─── Information shown

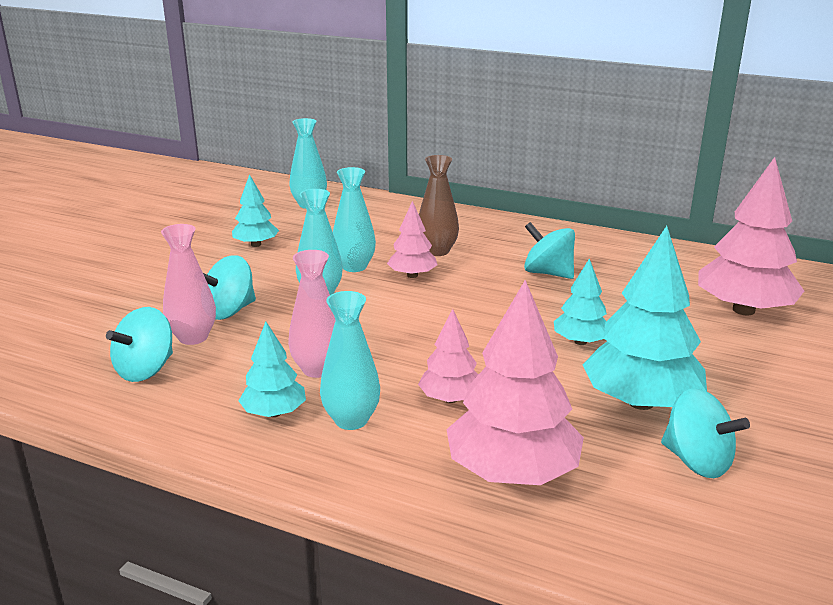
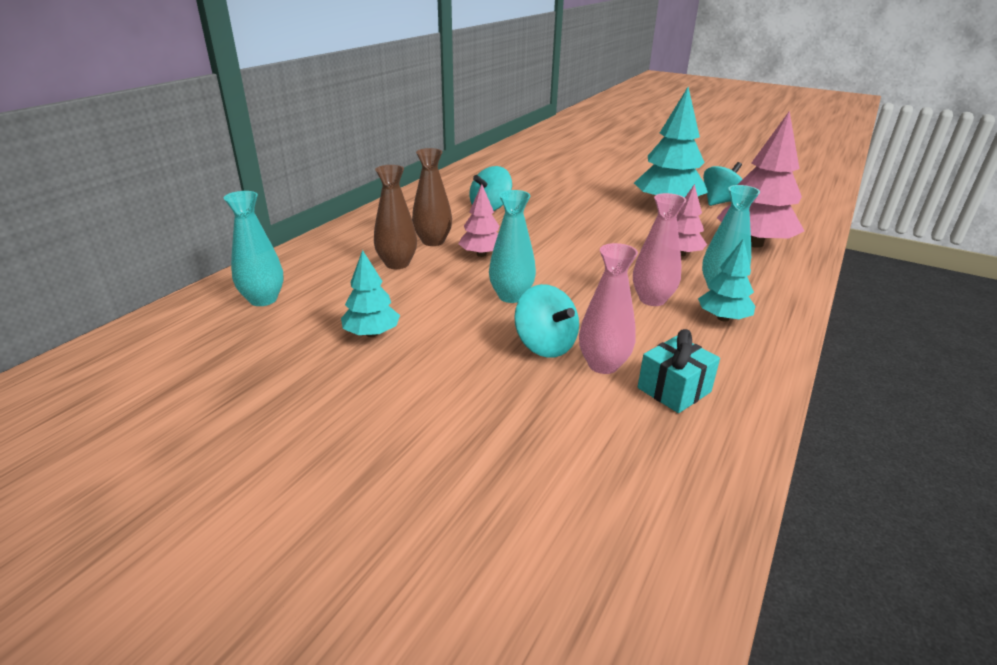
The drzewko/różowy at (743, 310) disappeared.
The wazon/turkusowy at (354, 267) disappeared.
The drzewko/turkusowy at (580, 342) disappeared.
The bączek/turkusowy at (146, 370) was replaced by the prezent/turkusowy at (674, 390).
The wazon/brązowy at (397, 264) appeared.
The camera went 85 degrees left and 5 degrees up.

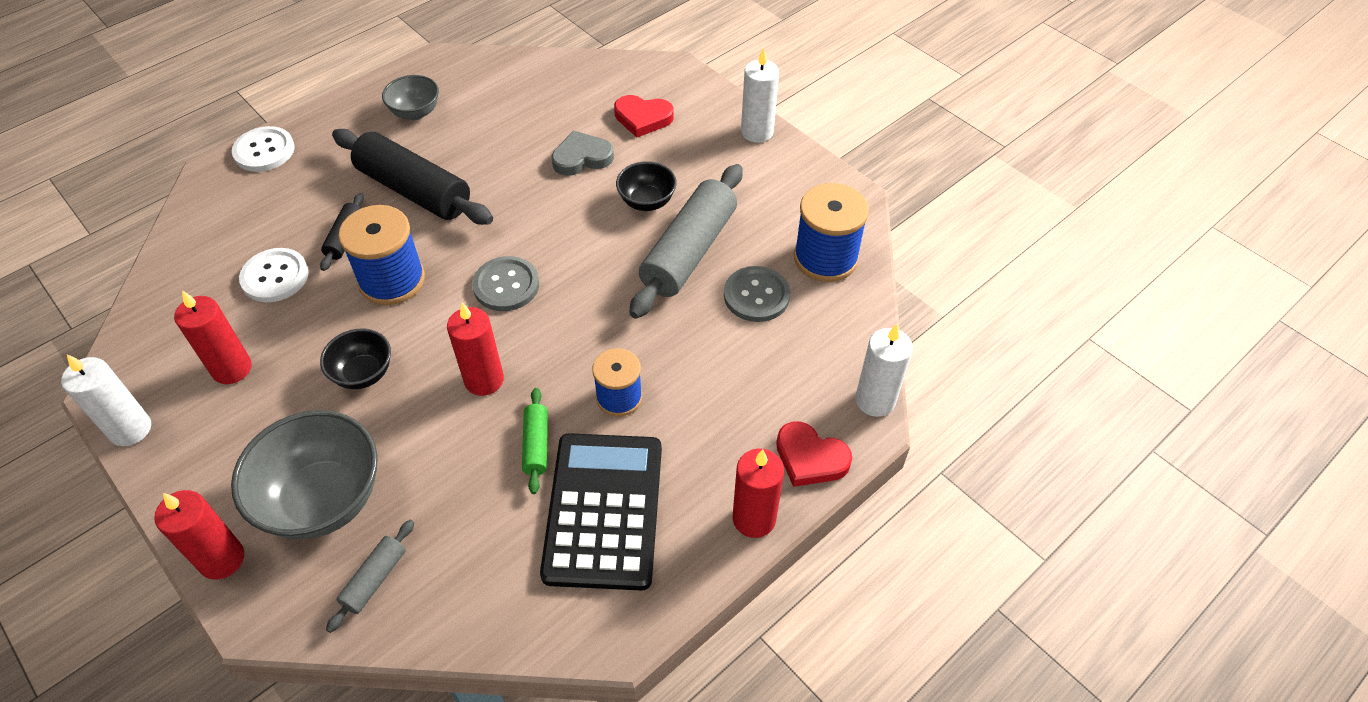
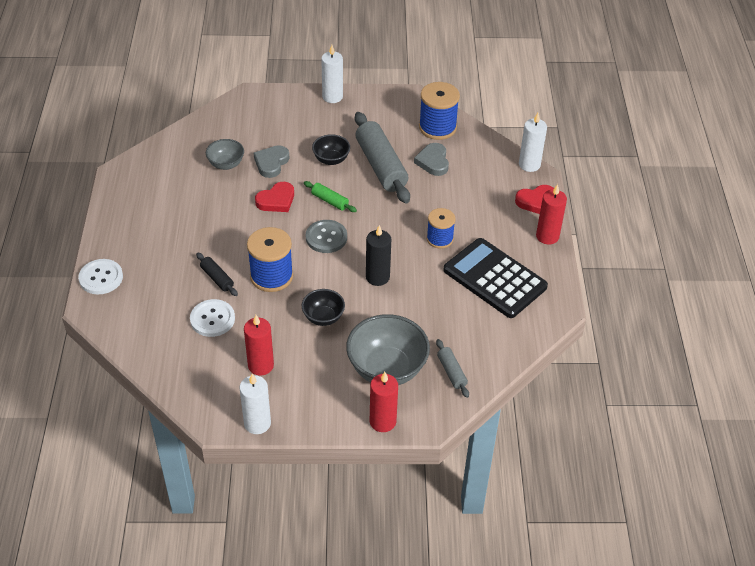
The miska/szary moved from (415, 112) to (226, 164).
The serce/czerwony moved from (643, 118) to (276, 200).
The wałek do ciasta/czarny at (414, 190) disappeared.
The guzik/szary at (756, 295) was replaced by the serce/szary at (433, 162).
The świeca/czerwony at (484, 380) became the świeca/czarny at (377, 277).
The wałek do ciasta/zielony moved from (536, 445) to (330, 201).
The camera went 50 degrees left and 5 degrees down.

──────

What is being asked
Repeat all entries exactly, pictures excluded.

Output below
The drzewko/różowy at (743, 310) disappeared.
The wazon/turkusowy at (354, 267) disappeared.
The drzewko/turkusowy at (580, 342) disappeared.
The bączek/turkusowy at (146, 370) was replaced by the prezent/turkusowy at (674, 390).
The wazon/brązowy at (397, 264) appeared.
The camera went 85 degrees left and 5 degrees up.

The miska/szary moved from (415, 112) to (226, 164).
The serce/czerwony moved from (643, 118) to (276, 200).
The wałek do ciasta/czarny at (414, 190) disappeared.
The guzik/szary at (756, 295) was replaced by the serce/szary at (433, 162).
The świeca/czerwony at (484, 380) became the świeca/czarny at (377, 277).
The wałek do ciasta/zielony moved from (536, 445) to (330, 201).
The camera went 50 degrees left and 5 degrees down.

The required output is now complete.